◆ **Given information**
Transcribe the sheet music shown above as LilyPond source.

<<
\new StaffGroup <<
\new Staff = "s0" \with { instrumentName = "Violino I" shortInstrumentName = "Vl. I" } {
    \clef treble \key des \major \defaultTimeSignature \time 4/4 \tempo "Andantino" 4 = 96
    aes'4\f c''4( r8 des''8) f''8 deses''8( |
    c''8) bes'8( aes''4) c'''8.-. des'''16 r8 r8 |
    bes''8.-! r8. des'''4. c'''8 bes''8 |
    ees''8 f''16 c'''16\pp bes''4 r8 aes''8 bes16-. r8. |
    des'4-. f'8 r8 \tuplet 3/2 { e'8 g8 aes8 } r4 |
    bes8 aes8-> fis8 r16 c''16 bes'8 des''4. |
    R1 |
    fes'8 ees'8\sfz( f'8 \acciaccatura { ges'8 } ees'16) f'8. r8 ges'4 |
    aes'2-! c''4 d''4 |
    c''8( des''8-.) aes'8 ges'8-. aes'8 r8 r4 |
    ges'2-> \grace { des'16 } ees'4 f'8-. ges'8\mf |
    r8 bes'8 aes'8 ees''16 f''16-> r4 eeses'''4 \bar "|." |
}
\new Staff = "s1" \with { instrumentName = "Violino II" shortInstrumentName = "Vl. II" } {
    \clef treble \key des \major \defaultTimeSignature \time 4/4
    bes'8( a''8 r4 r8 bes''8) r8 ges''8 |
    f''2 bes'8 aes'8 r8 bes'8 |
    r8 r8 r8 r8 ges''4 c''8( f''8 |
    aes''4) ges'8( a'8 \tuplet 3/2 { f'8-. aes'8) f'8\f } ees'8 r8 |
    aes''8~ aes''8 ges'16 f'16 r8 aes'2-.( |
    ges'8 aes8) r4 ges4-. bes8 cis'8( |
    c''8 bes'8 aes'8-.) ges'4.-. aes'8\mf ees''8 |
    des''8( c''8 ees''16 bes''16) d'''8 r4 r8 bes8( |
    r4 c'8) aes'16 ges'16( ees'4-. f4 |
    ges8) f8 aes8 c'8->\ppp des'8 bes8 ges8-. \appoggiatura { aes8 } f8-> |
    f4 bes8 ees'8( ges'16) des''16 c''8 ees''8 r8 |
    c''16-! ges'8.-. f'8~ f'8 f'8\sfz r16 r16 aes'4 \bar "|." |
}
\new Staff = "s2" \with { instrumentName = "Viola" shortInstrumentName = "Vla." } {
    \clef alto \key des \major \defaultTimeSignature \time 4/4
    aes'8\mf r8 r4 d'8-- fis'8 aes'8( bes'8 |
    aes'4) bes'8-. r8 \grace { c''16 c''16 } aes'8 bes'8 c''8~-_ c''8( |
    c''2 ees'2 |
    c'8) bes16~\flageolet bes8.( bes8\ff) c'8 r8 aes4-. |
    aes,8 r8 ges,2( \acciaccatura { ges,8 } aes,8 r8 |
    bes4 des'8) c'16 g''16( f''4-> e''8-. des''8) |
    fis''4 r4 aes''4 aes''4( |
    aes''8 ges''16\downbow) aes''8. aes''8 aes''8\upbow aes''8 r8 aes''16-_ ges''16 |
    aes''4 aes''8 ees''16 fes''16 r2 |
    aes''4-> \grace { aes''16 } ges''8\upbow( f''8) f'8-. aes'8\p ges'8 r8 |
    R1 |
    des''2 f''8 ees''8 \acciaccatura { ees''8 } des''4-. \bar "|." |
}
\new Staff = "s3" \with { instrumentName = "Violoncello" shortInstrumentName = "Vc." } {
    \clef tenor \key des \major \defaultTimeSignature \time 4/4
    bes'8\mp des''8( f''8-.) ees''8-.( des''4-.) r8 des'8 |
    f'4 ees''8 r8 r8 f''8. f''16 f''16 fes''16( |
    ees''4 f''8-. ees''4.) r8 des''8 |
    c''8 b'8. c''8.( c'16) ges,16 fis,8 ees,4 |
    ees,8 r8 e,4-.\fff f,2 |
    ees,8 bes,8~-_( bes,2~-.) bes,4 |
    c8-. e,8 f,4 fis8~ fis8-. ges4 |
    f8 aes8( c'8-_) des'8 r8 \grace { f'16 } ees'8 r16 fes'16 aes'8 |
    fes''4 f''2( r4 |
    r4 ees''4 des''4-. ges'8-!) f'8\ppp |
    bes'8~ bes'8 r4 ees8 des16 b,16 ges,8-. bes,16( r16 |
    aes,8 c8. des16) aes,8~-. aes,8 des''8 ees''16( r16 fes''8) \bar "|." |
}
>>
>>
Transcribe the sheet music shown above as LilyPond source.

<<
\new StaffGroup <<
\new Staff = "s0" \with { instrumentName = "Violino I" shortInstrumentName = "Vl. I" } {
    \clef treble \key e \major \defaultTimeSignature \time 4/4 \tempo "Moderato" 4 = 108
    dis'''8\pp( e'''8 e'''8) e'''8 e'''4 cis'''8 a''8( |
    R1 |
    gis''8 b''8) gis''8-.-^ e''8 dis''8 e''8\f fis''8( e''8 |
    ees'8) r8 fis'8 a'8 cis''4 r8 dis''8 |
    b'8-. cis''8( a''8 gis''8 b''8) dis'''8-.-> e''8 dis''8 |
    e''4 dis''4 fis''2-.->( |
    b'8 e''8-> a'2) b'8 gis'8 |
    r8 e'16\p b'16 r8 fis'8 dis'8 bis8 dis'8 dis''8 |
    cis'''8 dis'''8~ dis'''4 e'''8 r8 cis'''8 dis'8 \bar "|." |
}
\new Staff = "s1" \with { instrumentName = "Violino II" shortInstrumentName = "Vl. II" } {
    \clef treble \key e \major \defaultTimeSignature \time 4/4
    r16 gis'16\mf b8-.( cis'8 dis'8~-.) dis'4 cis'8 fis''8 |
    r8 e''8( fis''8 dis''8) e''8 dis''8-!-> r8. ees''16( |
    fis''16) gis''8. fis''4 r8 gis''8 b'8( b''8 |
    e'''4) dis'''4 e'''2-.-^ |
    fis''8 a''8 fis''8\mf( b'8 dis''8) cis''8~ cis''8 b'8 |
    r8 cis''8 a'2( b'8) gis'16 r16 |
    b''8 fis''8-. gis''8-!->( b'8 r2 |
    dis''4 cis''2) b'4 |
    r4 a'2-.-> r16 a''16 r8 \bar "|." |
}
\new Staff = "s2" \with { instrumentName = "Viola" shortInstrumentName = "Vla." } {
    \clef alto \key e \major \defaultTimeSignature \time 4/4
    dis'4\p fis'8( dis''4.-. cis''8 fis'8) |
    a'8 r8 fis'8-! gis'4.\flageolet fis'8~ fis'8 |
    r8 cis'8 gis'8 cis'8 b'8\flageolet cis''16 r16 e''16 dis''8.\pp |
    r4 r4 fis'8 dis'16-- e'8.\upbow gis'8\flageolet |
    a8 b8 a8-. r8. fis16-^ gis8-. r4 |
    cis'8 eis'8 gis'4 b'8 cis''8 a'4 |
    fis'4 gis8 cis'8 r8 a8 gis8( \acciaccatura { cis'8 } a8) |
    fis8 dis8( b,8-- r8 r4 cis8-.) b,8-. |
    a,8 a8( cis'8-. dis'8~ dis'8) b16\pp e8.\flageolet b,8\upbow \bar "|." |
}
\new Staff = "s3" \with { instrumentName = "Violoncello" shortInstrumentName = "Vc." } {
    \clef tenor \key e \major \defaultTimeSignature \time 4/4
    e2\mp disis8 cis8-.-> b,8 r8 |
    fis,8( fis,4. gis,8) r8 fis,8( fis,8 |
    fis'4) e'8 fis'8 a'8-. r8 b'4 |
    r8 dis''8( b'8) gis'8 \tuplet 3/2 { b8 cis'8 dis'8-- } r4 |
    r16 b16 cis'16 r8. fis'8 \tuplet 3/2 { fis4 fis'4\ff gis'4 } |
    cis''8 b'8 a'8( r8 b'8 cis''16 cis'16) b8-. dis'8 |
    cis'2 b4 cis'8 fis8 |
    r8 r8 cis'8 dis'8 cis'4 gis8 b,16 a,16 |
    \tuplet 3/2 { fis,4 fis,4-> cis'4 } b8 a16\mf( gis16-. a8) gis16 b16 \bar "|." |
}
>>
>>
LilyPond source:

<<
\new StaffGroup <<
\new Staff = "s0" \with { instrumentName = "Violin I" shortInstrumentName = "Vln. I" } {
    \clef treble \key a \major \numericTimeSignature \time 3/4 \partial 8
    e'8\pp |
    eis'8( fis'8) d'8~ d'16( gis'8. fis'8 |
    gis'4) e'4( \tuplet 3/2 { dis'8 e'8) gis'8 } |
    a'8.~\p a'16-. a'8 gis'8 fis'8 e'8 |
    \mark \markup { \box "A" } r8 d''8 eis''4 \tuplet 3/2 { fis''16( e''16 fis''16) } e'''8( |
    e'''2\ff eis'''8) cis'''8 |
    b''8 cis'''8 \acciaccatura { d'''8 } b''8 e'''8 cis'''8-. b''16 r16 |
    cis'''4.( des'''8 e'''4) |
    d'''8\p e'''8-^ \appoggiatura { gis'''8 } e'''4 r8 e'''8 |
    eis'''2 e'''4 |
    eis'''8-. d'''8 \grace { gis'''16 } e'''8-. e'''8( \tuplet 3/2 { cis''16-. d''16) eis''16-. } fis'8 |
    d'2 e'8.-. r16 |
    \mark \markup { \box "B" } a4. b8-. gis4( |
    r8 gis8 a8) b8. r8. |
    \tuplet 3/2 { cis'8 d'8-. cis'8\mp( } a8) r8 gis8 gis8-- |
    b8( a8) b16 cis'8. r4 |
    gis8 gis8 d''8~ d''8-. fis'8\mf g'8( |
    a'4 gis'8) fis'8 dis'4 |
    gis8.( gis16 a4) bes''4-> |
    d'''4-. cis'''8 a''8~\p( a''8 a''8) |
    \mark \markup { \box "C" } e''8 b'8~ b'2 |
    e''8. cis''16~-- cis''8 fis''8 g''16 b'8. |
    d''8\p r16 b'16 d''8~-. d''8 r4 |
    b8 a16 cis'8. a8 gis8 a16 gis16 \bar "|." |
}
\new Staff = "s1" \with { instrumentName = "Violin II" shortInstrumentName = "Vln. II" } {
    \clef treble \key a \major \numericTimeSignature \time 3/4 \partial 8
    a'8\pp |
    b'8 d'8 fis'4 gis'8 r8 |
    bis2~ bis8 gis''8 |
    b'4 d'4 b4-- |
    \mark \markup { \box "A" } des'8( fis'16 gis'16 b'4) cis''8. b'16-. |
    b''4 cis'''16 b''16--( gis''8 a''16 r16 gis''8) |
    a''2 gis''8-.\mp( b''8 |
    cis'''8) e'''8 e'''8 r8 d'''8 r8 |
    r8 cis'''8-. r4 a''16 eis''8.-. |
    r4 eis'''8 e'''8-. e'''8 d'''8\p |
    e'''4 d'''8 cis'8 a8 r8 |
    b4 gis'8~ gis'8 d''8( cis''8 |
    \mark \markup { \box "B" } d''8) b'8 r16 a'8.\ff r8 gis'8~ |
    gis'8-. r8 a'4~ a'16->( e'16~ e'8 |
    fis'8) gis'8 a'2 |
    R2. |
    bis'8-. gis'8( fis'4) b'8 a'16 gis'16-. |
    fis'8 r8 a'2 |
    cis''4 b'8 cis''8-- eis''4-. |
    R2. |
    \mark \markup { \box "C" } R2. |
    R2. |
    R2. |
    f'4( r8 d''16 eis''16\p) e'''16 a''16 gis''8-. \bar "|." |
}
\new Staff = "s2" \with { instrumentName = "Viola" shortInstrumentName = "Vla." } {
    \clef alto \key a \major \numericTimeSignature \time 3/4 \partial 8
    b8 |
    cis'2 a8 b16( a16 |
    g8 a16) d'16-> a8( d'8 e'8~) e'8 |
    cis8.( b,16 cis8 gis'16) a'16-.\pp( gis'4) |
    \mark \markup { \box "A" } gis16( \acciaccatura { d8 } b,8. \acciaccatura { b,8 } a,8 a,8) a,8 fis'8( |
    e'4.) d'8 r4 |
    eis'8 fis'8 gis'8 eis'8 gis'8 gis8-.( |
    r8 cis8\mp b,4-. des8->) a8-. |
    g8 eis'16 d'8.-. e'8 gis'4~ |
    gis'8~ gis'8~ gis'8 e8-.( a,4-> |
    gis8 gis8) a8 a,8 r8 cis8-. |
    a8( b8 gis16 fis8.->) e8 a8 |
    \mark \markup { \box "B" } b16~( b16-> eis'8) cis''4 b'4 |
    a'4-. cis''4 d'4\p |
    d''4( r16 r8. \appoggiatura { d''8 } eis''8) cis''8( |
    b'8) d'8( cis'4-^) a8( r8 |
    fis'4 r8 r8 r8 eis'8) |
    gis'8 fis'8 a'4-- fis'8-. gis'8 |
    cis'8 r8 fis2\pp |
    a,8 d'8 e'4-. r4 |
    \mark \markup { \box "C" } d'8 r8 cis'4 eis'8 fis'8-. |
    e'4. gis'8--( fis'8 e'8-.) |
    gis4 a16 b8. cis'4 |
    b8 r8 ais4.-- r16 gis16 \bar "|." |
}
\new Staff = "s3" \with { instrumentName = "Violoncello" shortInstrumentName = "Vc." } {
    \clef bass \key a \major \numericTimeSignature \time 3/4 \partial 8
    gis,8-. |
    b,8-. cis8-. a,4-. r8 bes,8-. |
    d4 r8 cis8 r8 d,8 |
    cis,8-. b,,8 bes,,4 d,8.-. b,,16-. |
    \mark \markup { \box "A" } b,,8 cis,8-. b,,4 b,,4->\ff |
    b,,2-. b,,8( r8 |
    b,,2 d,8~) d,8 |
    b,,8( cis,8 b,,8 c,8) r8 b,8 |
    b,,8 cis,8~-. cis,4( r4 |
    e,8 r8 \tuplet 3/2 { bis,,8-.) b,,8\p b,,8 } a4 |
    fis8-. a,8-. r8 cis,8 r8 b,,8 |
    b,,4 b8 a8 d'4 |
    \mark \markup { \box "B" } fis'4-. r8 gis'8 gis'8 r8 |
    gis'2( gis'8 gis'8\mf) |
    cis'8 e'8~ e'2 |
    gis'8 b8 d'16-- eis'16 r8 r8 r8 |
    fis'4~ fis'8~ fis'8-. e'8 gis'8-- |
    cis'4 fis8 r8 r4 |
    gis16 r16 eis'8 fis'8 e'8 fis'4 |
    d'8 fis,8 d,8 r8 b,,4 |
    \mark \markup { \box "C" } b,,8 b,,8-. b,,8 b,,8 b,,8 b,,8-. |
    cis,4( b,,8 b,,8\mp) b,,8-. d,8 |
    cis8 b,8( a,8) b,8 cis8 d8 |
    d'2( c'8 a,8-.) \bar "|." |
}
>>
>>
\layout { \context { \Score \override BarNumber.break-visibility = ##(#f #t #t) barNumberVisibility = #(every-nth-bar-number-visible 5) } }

◆ **Brief**
Locate each line in the records that contains the string "tuplet", treating uppercase and lowercase letters as distinct, and copy every such line in full.

◆ **Reply**
    des'4-. f'8 r8 \tuplet 3/2 { e'8 g8 aes8 } r4 |
    aes''4) ges'8( a'8 \tuplet 3/2 { f'8-. aes'8) f'8\f } ees'8 r8 |
    r8 dis''8( b'8) gis'8 \tuplet 3/2 { b8 cis'8 dis'8-- } r4 |
    r16 b16 cis'16 r8. fis'8 \tuplet 3/2 { fis4 fis'4\ff gis'4 } |
    \tuplet 3/2 { fis,4 fis,4-> cis'4 } b8 a16\mf( gis16-. a8) gis16 b16 \bar "|." |
    gis'4) e'4( \tuplet 3/2 { dis'8 e'8) gis'8 } |
    \mark \markup { \box "A" } r8 d''8 eis''4 \tuplet 3/2 { fis''16( e''16 fis''16) } e'''8( |
    eis'''8-. d'''8 \grace { gis'''16 } e'''8-. e'''8( \tuplet 3/2 { cis''16-. d''16) eis''16-. } fis'8 |
    \tuplet 3/2 { cis'8 d'8-. cis'8\mp( } a8) r8 gis8 gis8-- |
    e,8 r8 \tuplet 3/2 { bis,,8-.) b,,8\p b,,8 } a4 |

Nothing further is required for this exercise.